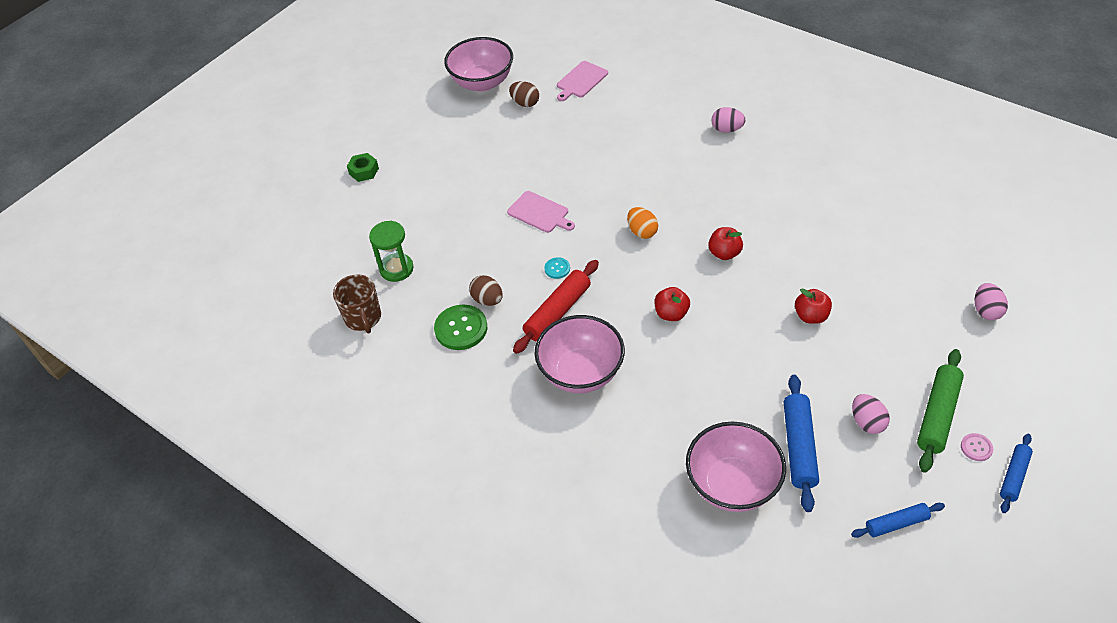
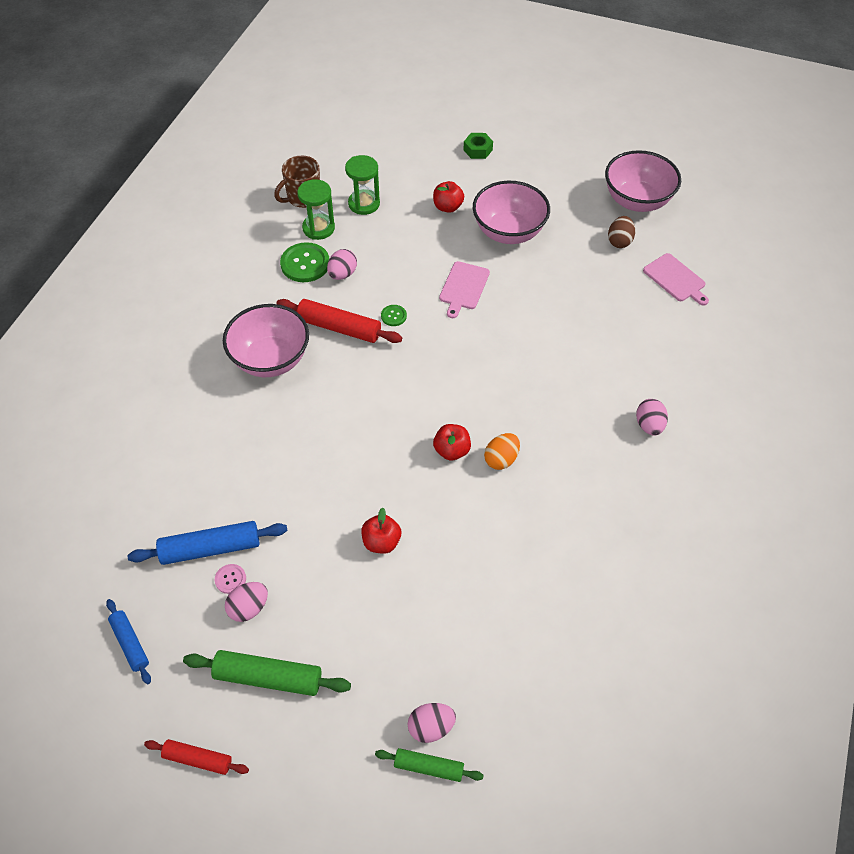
camera: 70 degrees right, 5 degrees up
(415, 311) = (318, 228): none -> green hourglass
(487, 300) = (342, 274): brown egg -> pink egg
(557, 268) = (393, 316): turquoise button -> green button
(581, 81) = (675, 279): pink cutting board -> pink cutting board turned 150 degrees counterclockwise
(642, 232) = (462, 374): orange egg -> orange egg (501, 459)
(671, 314) = (357, 417): red apple -> red apple (447, 207)
(732, 485) = (161, 497): pink bowl -> pink bowl (508, 232)
(976, 448) = (230, 719): pink button -> pink button (230, 579)
(1013, 476) = (198, 759): blue rolling pin -> red rolling pin
(1019, 318) = (428, 767): none -> green rolling pin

== == ==

→ Work order
Only the pictures are to be left out; repeat everything else in the records above exactly.

→ Written reply
camera: 70 degrees right, 5 degrees up
(415, 311) = (318, 228): none -> green hourglass
(487, 300) = (342, 274): brown egg -> pink egg
(557, 268) = (393, 316): turquoise button -> green button
(581, 81) = (675, 279): pink cutting board -> pink cutting board turned 150 degrees counterclockwise
(642, 232) = (462, 374): orange egg -> orange egg (501, 459)
(671, 314) = (357, 417): red apple -> red apple (447, 207)
(732, 485) = (161, 497): pink bowl -> pink bowl (508, 232)
(976, 448) = (230, 719): pink button -> pink button (230, 579)
(1013, 476) = (198, 759): blue rolling pin -> red rolling pin
(1019, 318) = (428, 767): none -> green rolling pin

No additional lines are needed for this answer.